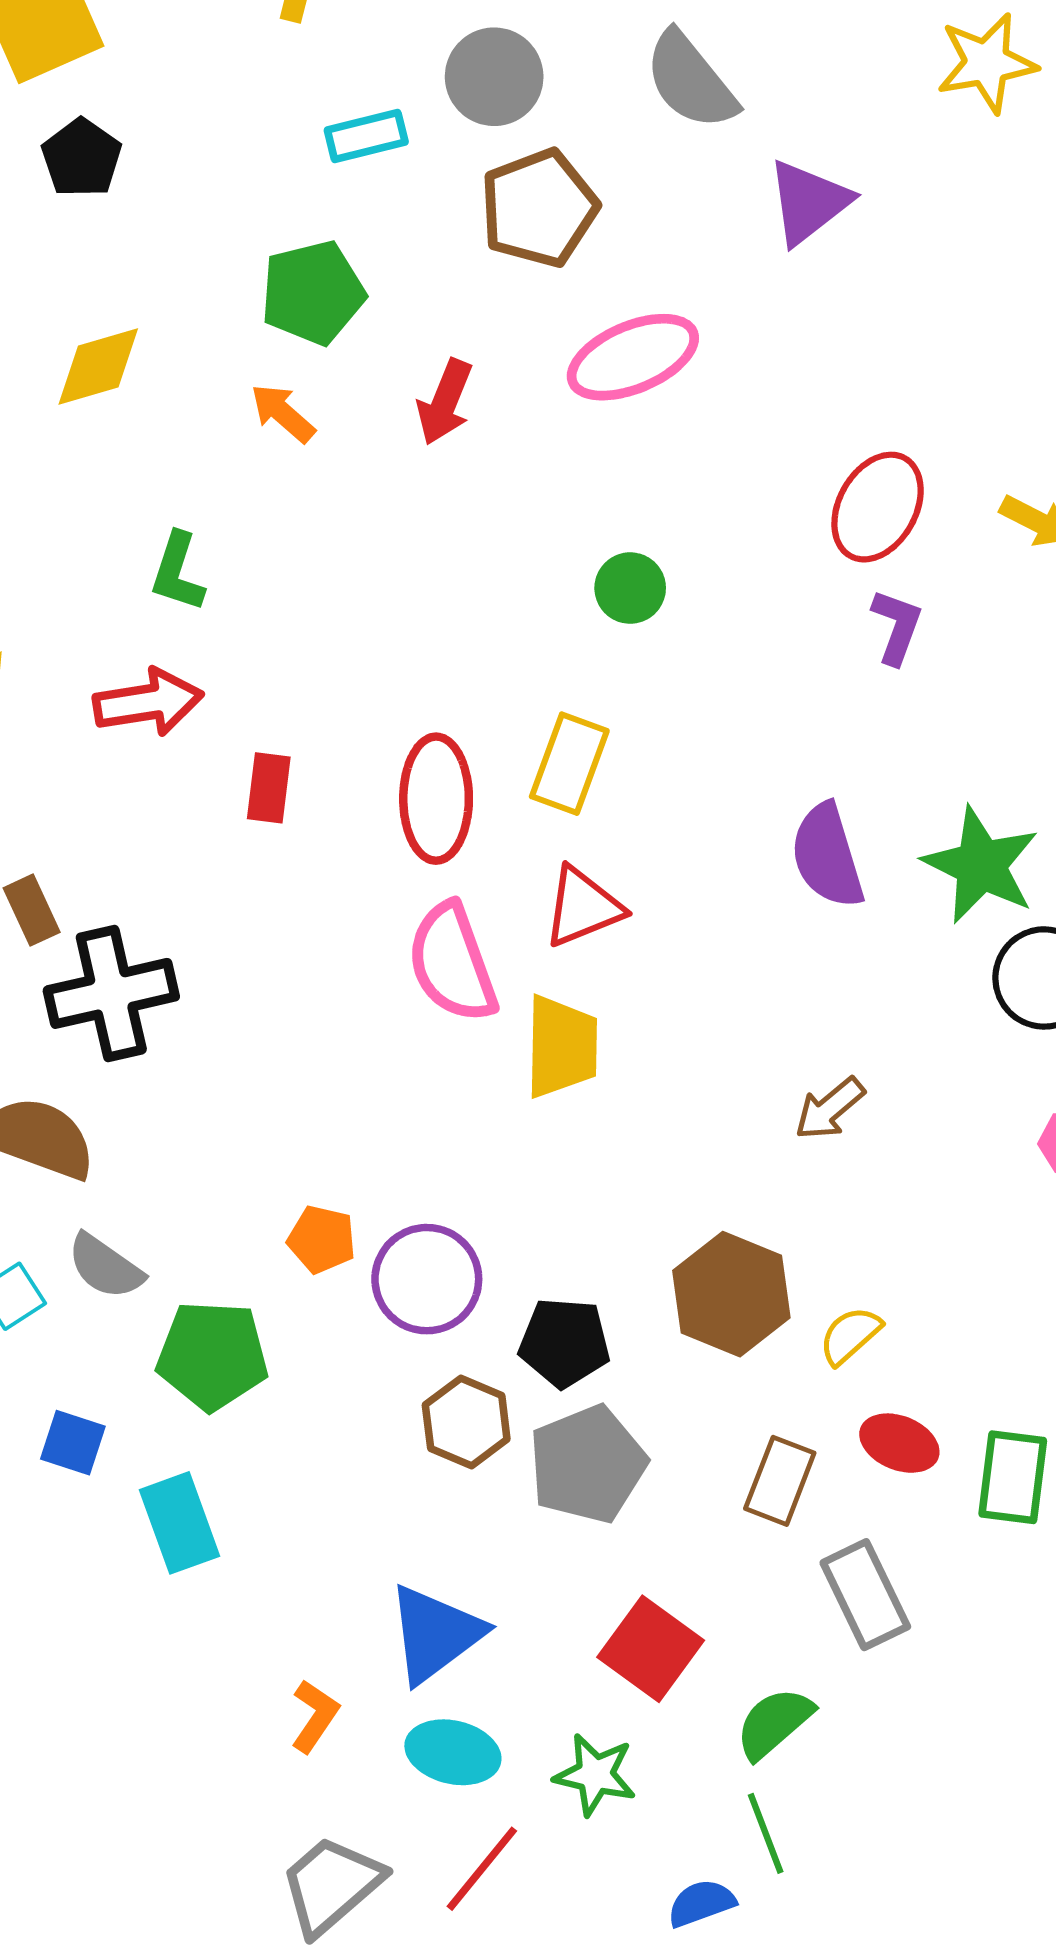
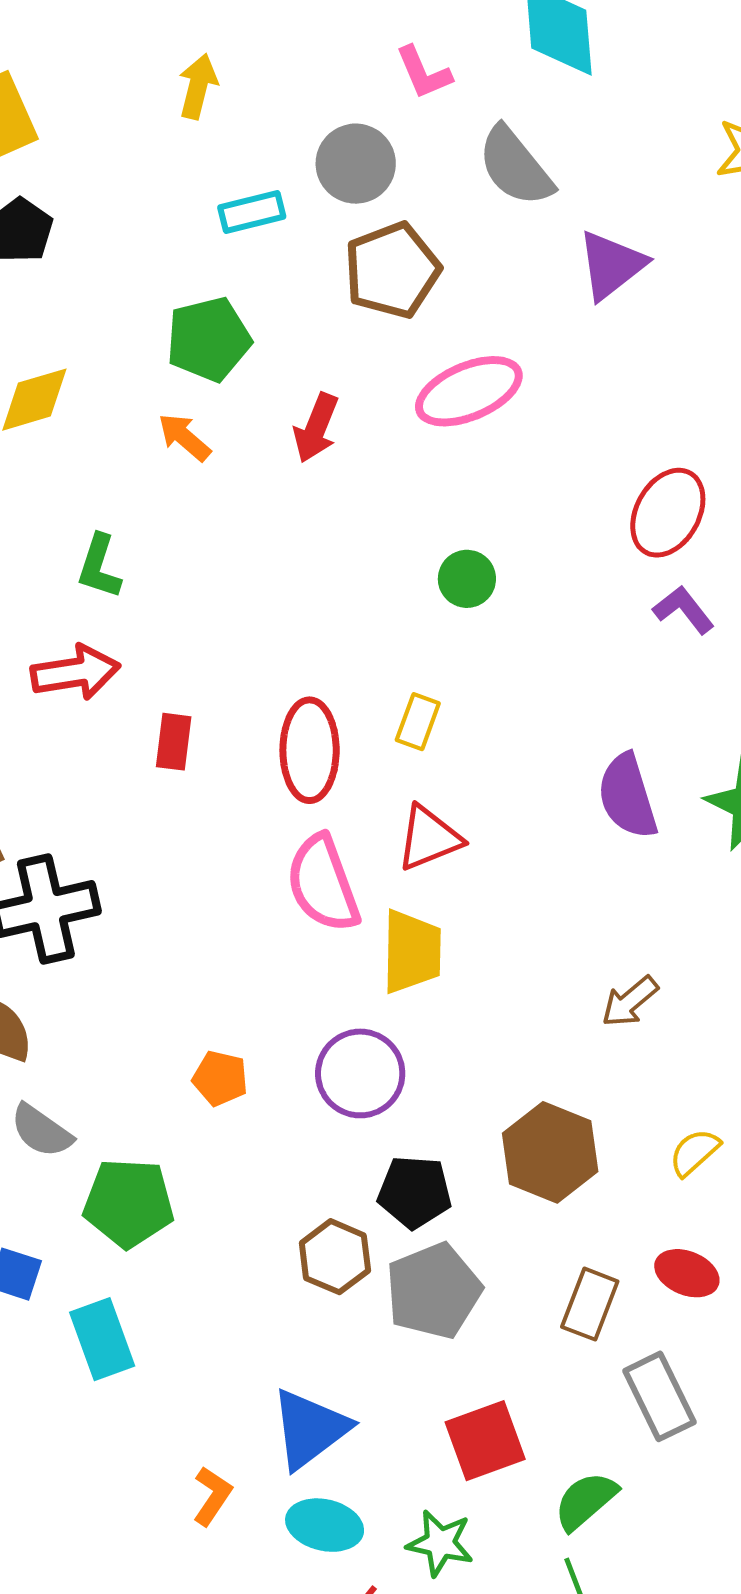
purple L-shape: (897, 627) -> (684, 610), turned -58
yellow rectangle: (569, 764) -> (418, 722), size x0.7
orange pentagon: (322, 1239) -> (220, 1078), moved
purple circle: (427, 1279) -> (360, 1073), moved
yellow semicircle: (850, 1335) -> (694, 1152), moved
red square: (651, 1649) -> (485, 1441), turned 34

Required action -> For the string "purple", return every line of the data where it appears.

Task response ->
purple L-shape: (897, 627) -> (684, 610), turned -58
purple circle: (427, 1279) -> (360, 1073), moved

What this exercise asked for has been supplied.